→ **What this task involves**: Please transcribe exactly, and only, the lines of the data below between the line holding "R22: 7.5k (+9V, N20) -> 1k (+9V, N20)" and the line holding "R5: 100 (n3, n4) -> 100 (3V3, n3)", inclusive.

Working data START

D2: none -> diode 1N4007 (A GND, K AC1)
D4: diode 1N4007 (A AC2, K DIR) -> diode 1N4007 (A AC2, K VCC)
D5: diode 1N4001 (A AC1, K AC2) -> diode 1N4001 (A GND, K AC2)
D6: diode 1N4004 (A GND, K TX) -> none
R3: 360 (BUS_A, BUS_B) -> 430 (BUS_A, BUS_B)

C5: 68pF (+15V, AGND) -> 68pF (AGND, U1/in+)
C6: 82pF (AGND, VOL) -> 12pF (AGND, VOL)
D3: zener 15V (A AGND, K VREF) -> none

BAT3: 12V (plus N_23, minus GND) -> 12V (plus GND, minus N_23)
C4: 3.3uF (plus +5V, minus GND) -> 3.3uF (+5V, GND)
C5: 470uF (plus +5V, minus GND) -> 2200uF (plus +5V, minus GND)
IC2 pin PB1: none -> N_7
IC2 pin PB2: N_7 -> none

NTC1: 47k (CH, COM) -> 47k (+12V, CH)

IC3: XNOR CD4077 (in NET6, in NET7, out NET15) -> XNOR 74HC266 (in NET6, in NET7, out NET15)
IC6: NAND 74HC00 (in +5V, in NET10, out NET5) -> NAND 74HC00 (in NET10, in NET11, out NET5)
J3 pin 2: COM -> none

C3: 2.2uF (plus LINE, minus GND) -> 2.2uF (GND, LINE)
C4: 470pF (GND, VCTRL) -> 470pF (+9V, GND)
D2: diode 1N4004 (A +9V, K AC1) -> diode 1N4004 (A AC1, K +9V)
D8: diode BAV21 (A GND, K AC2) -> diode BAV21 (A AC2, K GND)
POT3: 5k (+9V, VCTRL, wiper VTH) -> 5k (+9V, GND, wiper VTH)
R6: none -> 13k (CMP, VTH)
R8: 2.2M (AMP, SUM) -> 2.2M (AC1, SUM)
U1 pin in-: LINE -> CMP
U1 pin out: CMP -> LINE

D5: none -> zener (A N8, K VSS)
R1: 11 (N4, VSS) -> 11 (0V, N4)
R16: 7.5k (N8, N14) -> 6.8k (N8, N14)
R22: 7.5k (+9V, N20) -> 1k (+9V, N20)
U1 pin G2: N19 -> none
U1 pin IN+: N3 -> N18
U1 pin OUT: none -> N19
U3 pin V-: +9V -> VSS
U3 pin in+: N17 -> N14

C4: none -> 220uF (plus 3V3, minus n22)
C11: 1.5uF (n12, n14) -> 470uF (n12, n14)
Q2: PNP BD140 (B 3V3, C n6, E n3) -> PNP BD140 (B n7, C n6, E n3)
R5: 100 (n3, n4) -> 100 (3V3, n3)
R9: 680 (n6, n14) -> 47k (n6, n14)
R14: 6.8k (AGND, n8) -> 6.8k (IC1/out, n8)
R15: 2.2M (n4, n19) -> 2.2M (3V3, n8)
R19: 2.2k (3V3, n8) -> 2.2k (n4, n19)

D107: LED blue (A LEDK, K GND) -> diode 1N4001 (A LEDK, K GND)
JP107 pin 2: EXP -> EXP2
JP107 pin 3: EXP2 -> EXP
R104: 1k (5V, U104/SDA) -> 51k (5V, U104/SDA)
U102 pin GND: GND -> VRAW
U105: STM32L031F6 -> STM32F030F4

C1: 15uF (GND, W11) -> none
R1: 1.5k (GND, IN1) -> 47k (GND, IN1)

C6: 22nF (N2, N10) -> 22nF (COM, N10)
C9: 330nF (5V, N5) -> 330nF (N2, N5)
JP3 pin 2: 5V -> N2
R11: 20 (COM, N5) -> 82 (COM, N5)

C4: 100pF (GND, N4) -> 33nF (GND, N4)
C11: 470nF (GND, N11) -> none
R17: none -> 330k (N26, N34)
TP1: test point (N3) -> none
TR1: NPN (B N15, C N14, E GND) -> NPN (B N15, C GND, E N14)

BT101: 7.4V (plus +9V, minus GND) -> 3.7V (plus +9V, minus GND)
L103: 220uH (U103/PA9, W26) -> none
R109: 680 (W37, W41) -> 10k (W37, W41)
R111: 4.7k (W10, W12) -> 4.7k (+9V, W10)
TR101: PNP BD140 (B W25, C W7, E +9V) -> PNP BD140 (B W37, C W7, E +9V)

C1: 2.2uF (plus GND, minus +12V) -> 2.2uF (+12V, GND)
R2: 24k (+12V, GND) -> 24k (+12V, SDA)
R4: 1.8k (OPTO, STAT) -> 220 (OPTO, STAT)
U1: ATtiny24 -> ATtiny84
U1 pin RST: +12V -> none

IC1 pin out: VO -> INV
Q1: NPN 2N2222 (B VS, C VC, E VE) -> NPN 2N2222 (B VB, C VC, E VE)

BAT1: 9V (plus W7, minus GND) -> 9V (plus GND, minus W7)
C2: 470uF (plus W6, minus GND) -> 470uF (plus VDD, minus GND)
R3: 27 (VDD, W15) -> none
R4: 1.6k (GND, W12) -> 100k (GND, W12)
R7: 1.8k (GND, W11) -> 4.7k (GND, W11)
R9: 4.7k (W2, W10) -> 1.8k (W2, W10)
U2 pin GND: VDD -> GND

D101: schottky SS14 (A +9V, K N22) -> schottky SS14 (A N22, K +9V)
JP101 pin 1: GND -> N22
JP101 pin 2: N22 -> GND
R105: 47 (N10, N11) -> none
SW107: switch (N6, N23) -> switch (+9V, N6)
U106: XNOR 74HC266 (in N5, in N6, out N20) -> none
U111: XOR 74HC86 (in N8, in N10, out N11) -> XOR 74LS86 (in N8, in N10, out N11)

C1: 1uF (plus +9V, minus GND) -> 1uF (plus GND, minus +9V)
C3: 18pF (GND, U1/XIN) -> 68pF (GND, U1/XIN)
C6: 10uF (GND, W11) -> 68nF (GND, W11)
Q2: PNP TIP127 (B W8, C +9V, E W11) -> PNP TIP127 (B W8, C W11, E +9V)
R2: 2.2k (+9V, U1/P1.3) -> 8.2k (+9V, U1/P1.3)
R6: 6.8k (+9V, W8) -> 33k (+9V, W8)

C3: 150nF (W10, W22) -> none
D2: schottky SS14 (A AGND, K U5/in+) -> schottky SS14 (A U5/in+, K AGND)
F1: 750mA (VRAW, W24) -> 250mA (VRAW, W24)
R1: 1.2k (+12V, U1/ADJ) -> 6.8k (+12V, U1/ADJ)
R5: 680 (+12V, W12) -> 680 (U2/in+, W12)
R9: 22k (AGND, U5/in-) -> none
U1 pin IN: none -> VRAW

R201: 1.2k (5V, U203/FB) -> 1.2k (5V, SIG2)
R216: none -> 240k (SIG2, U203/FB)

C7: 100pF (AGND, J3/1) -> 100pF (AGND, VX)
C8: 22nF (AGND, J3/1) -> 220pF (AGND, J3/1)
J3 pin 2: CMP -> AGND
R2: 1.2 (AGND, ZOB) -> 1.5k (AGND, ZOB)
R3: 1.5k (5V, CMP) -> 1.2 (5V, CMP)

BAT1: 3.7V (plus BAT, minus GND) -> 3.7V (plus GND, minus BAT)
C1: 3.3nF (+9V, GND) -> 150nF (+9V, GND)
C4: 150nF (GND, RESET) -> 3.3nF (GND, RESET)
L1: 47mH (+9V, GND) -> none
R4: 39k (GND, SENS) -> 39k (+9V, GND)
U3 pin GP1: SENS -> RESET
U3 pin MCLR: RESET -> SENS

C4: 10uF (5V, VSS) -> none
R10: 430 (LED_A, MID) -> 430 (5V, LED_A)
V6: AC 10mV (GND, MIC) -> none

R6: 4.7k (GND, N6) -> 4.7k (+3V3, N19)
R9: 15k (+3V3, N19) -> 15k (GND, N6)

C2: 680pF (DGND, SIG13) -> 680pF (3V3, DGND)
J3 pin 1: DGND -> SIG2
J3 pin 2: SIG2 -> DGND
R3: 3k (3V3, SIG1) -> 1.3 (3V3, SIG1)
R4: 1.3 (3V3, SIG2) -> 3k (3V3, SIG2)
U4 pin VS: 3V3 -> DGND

Working data END

→ **Response below**:
R22: 7.5k (+9V, N20) -> 1k (+9V, N20)
U1 pin G2: N19 -> none
U1 pin IN+: N3 -> N18
U1 pin OUT: none -> N19
U3 pin V-: +9V -> VSS
U3 pin in+: N17 -> N14

C4: none -> 220uF (plus 3V3, minus n22)
C11: 1.5uF (n12, n14) -> 470uF (n12, n14)
Q2: PNP BD140 (B 3V3, C n6, E n3) -> PNP BD140 (B n7, C n6, E n3)
R5: 100 (n3, n4) -> 100 (3V3, n3)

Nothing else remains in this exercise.